Which lines in the records below contain the word "lime"? Copy each one.
Records supplied START
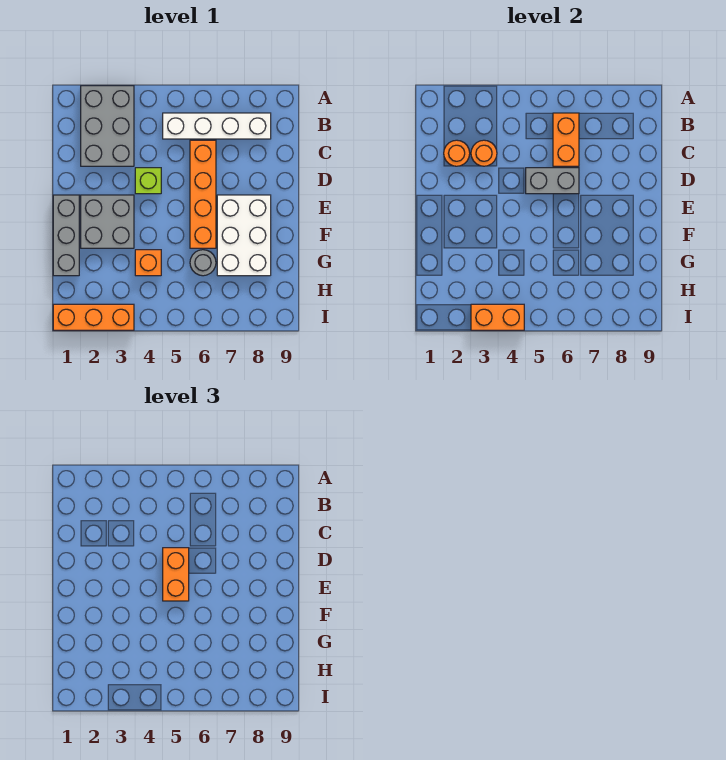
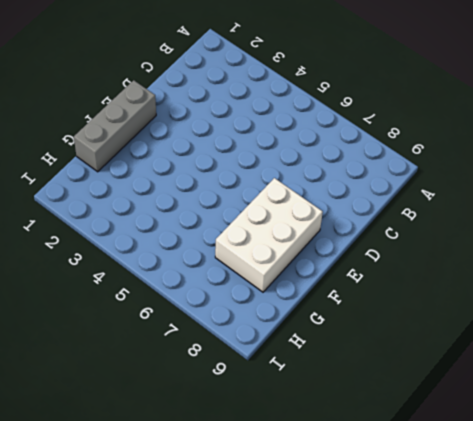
none -> grey 2x3 brick [81,86,134,166]
none -> white 1x4 brick [163,113,271,139]
none -> orange 1x4 brick [190,140,216,248]

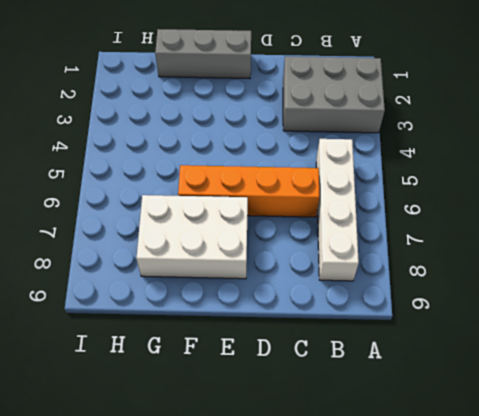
none -> lime 1x1 brick [135,168,161,194]
none -> grey 2x2 brick [81,195,134,248]
none -> orange 1x1 brick [135,250,161,276]

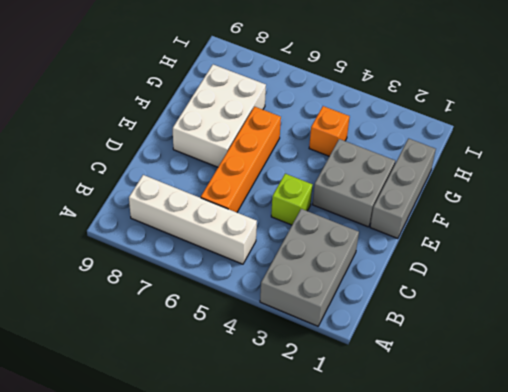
none -> grey 1x1 round brick [190,250,216,276]
none -> orange 1x3 brick [53,304,134,330]
none -> orange 1x2 brick [553,113,579,166]

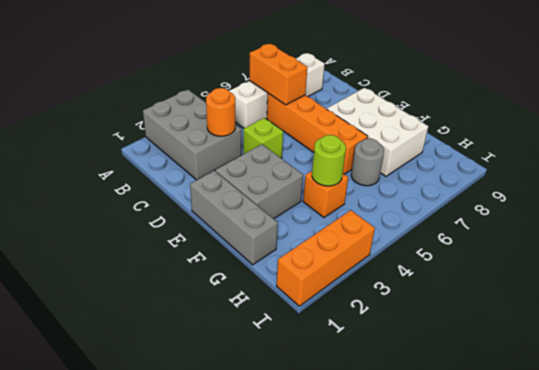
lime 1x1 round brick [312,135,346,186] -> none
none -> orange 1x1 round brick [444,140,470,166]
none -> grey 1x2 brick [526,168,579,194]
none -> orange 1x2 brick [471,304,524,330]

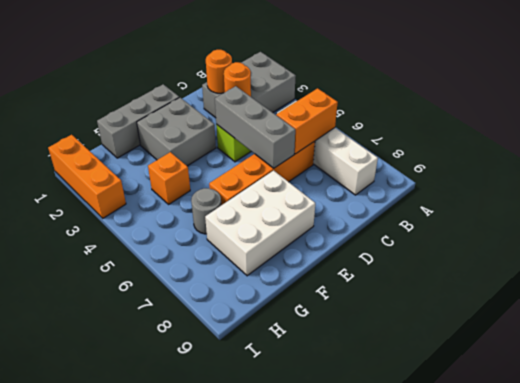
grey 1x3 brick [215,86,295,168] -> grey 1x2 brick [526,168,579,194]
none -> orange 1x2 brick [471,304,524,330]
none -> orange 1x2 brick [163,548,189,601]

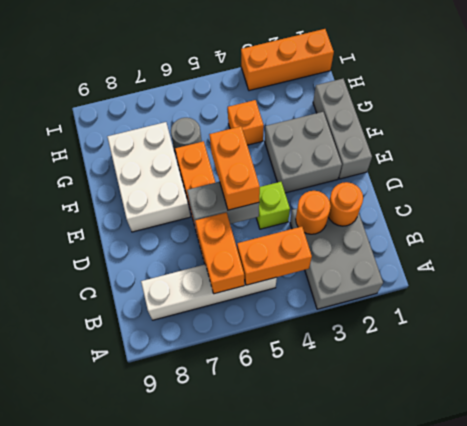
orange 1x2 brick [237,227,312,285] -> orange 1x2 brick moved to [471,304,524,330]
Records supplied END
» **Response to the task**:
none -> lime 1x1 brick [135,168,161,194]
lime 1x1 round brick [312,135,346,186] -> none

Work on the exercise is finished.